▶ [AIM OF THE EXERCISE]: Please copy out the entries below exactly, beginning with the line that contains "green dice: 0 -> 1" and ending with the line that contains "purple dice: 0 -> 1", and include nothing outside that span.

START RECORDS FOR THE TASK

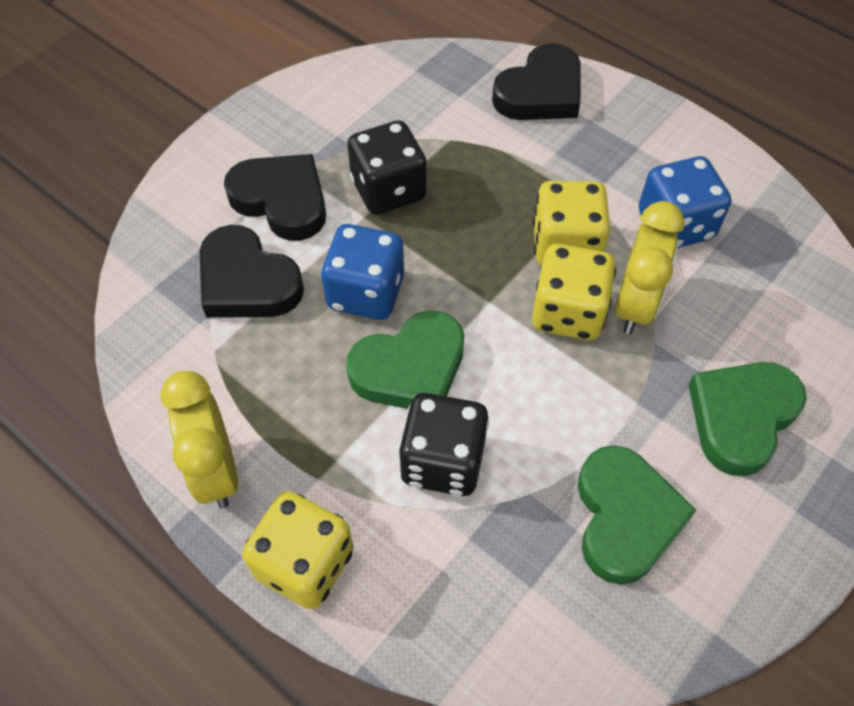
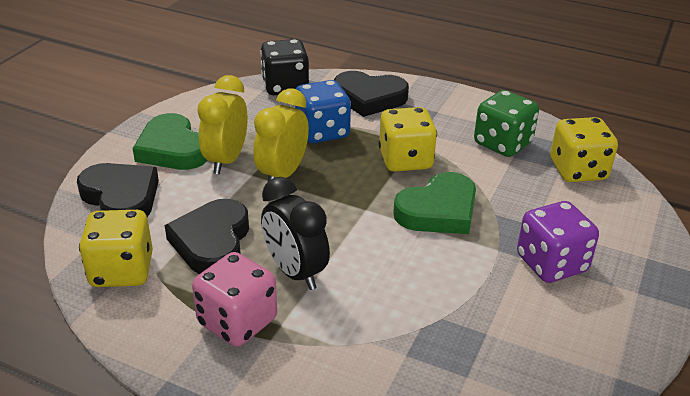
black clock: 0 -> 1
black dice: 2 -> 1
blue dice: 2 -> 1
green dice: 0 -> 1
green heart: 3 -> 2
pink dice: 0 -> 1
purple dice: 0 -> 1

END RECORDS FOR THE TASK
START RECORDS FOR THE TASK

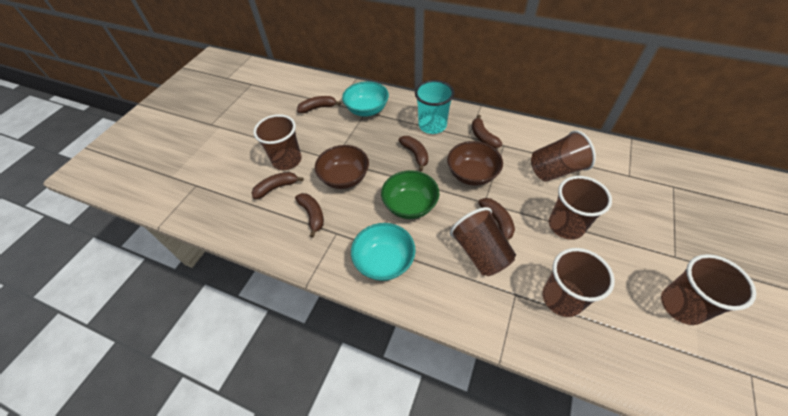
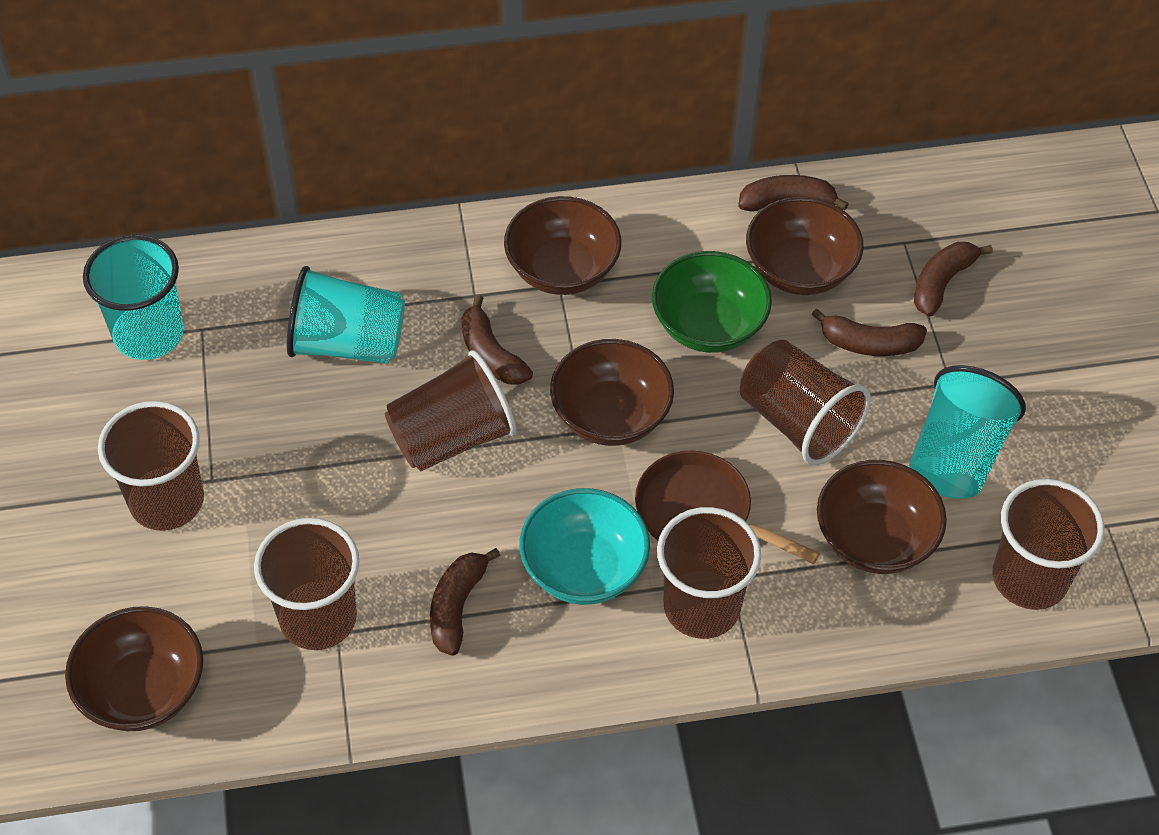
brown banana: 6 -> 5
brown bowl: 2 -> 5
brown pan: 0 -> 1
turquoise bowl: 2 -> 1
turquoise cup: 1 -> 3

END RECORDS FOR THE TASK

▶ [RESULT OF THE EXERCISE]:
green dice: 0 -> 1
green heart: 3 -> 2
pink dice: 0 -> 1
purple dice: 0 -> 1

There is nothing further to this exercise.